_WORK TO BE COMPLETED_
Your answer must be the lines from the one holding "pink cutting board: 8 -> 4" through the final line of the entries below, copied exactly, with no pictures.

(Recorded data)
---------------

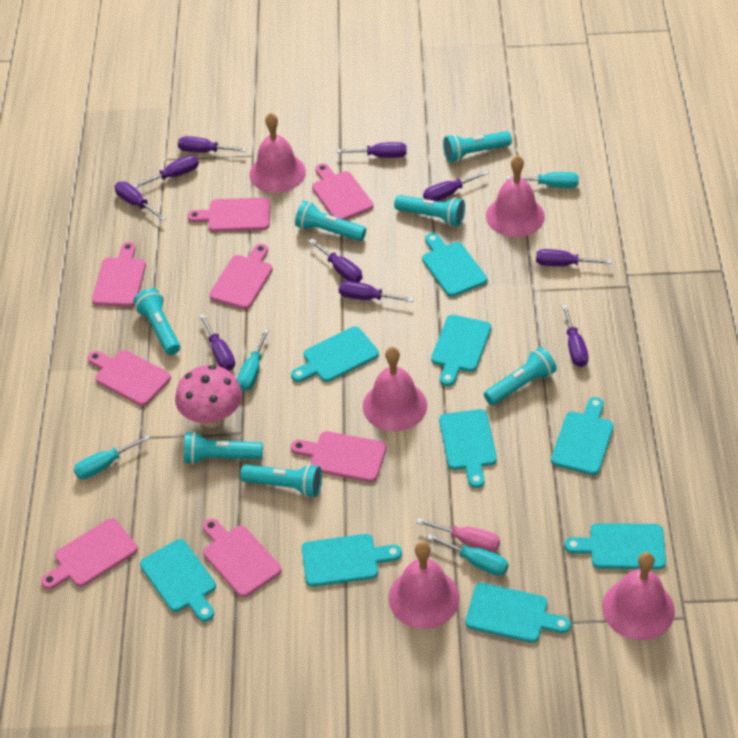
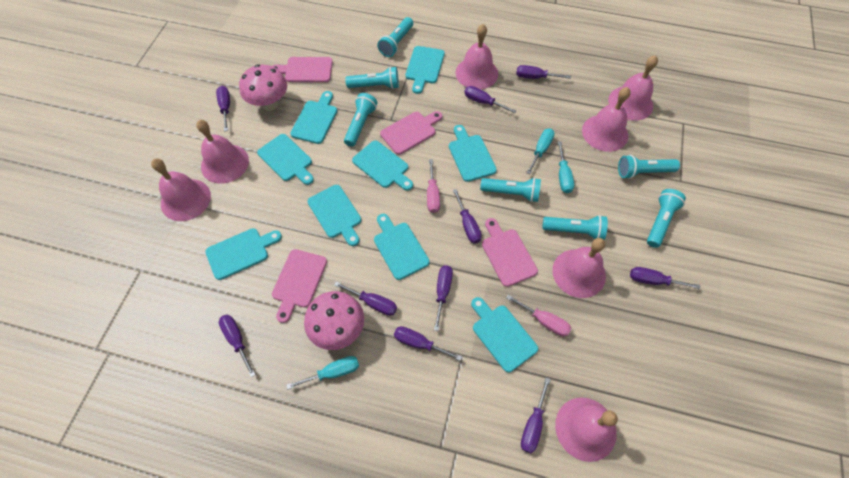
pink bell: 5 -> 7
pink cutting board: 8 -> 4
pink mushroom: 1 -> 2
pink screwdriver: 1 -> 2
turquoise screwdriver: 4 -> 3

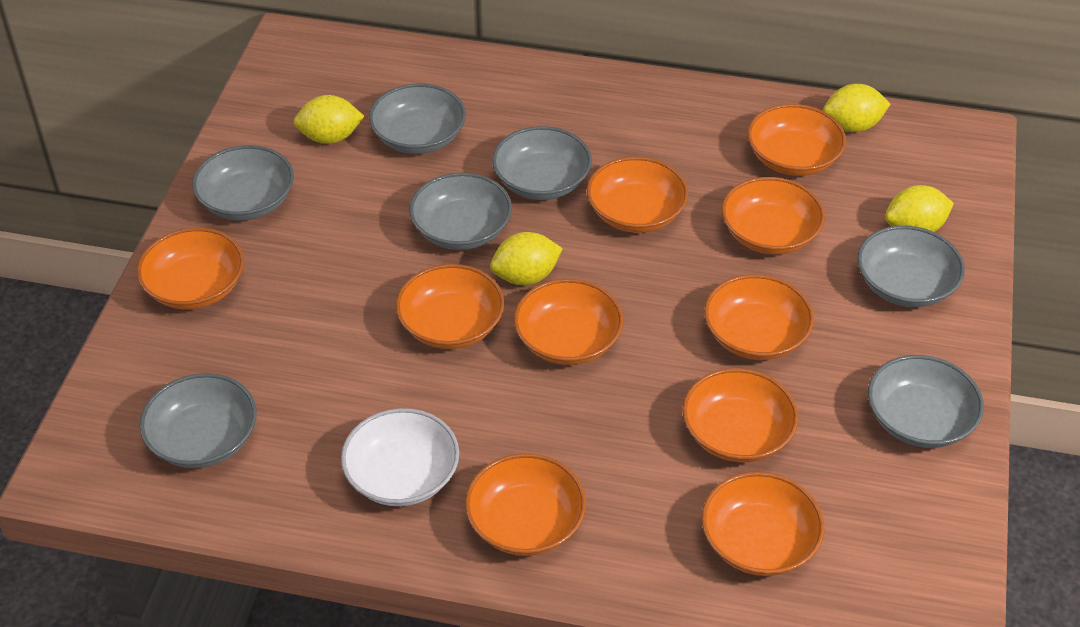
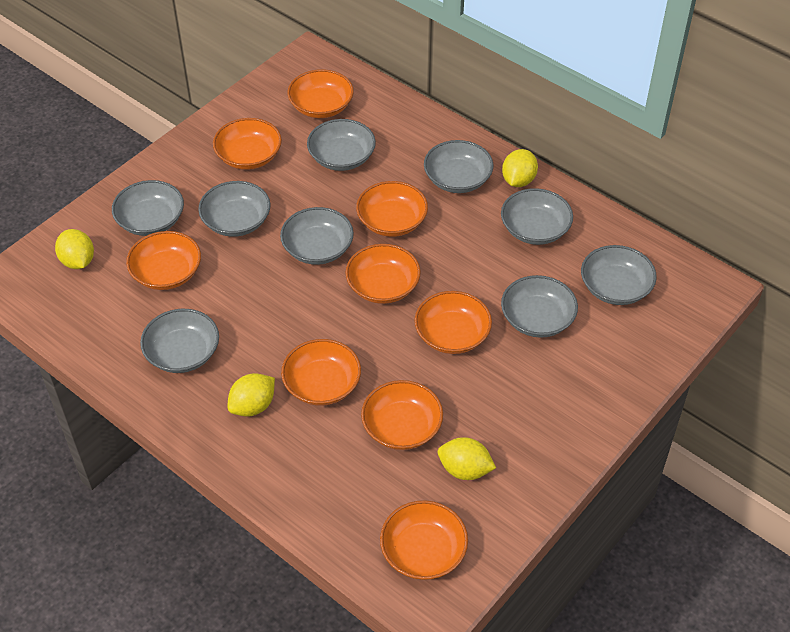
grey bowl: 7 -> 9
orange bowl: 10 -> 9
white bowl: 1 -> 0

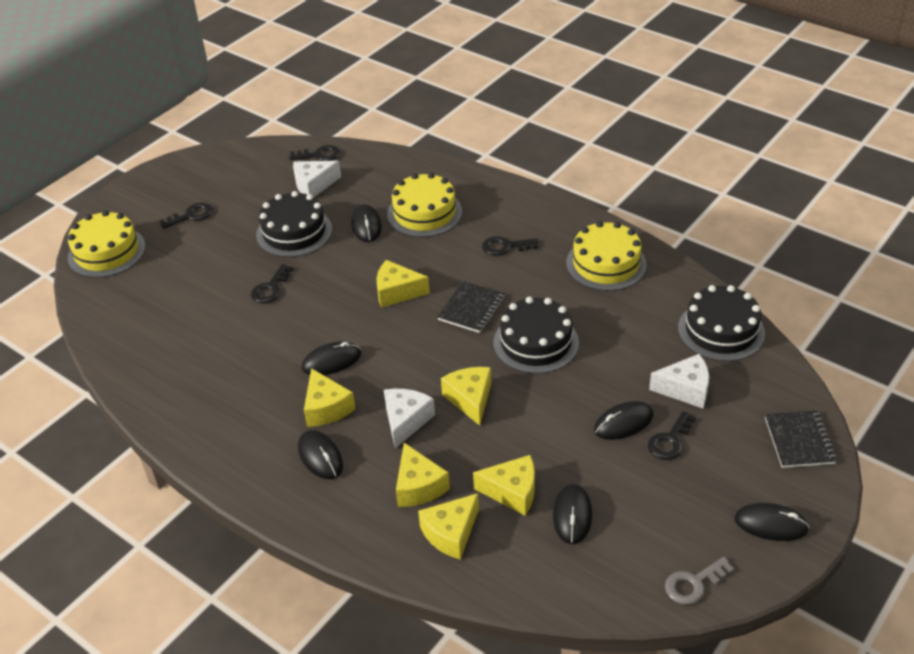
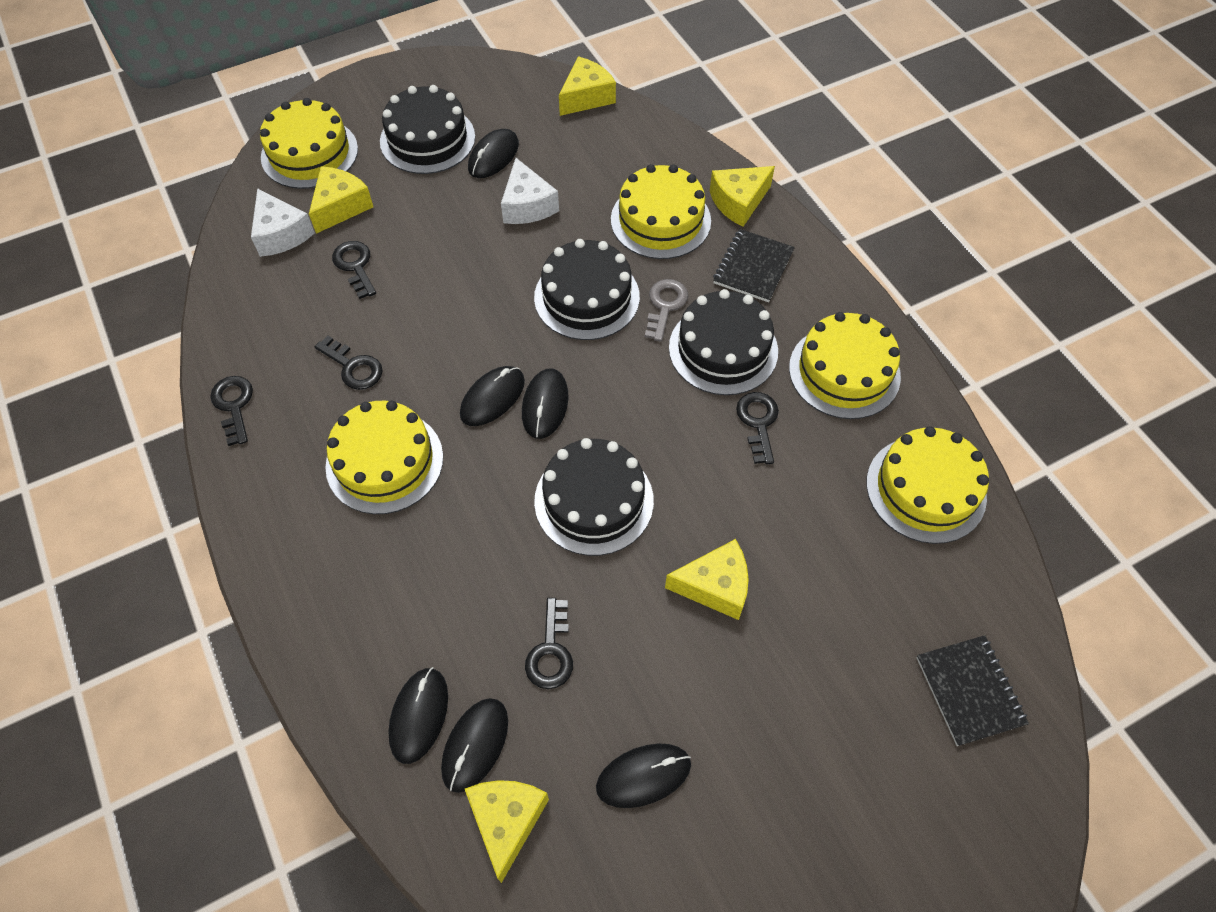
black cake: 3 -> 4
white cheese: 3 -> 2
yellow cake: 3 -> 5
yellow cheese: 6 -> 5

---------------

_OUTPUT FOR THIS EXERCISE_
pink cutting board: 8 -> 4
pink mushroom: 1 -> 2
pink screwdriver: 1 -> 2
turquoise screwdriver: 4 -> 3

grey bowl: 7 -> 9
orange bowl: 10 -> 9
white bowl: 1 -> 0

black cake: 3 -> 4
white cheese: 3 -> 2
yellow cake: 3 -> 5
yellow cheese: 6 -> 5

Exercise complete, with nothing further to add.